[Object change descriptions]
■ ■ ■ ■ ■

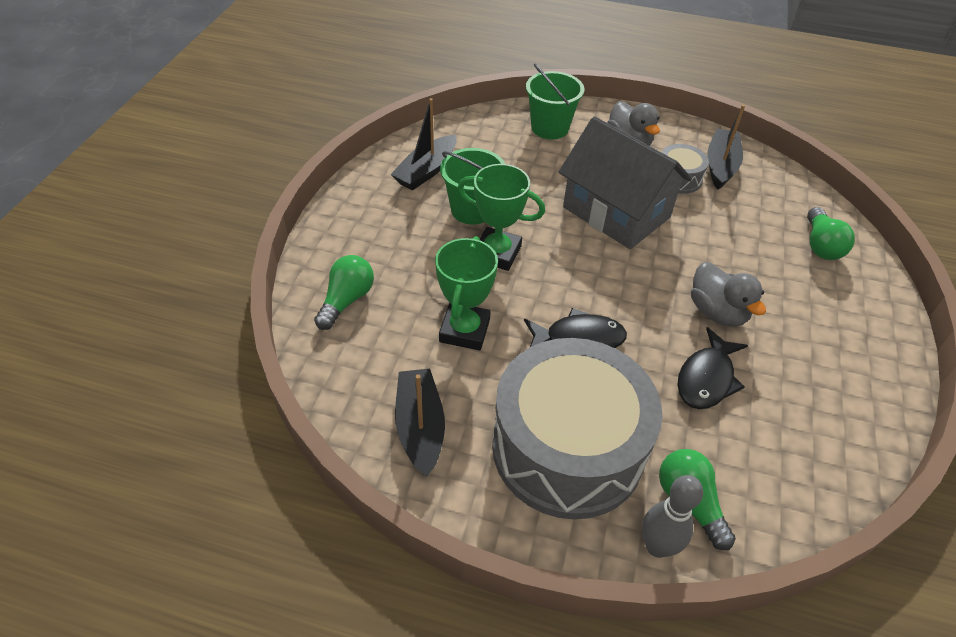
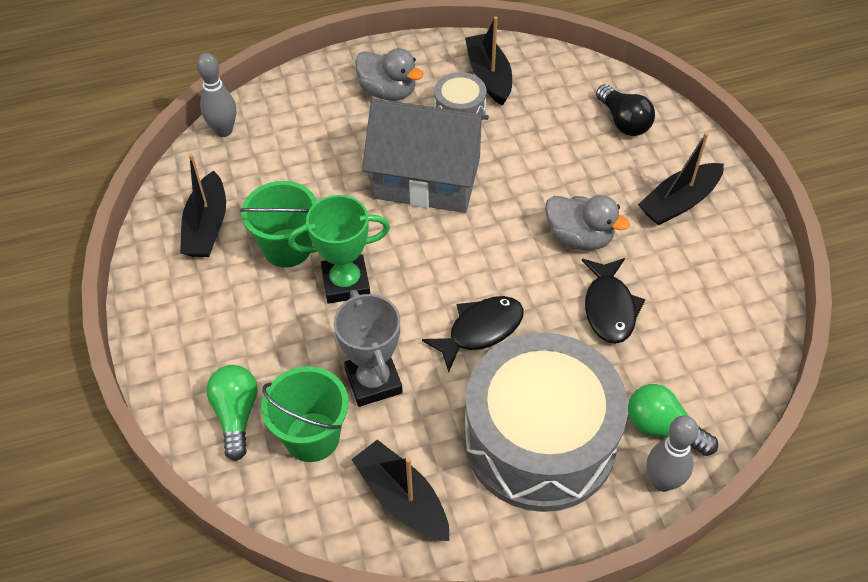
camera: 30 degrees left, 5 degrees up
(465, 330) = (373, 381): green trophy -> grey trophy
(486, 118) = (224, 131): none -> grey bowling pin
(549, 128) = (298, 111): green bucket -> green bucket (312, 437)
(821, 245) = (623, 121): green light bulb -> black light bulb
(833, 329) = (679, 202): none -> black boat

■ ■ ■ ■ ■

Work required:
When you repeat the records, reproduce each line exactly and drop the images.

Result below:
camera: 30 degrees left, 5 degrees up
(465, 330) = (373, 381): green trophy -> grey trophy
(486, 118) = (224, 131): none -> grey bowling pin
(549, 128) = (298, 111): green bucket -> green bucket (312, 437)
(821, 245) = (623, 121): green light bulb -> black light bulb
(833, 329) = (679, 202): none -> black boat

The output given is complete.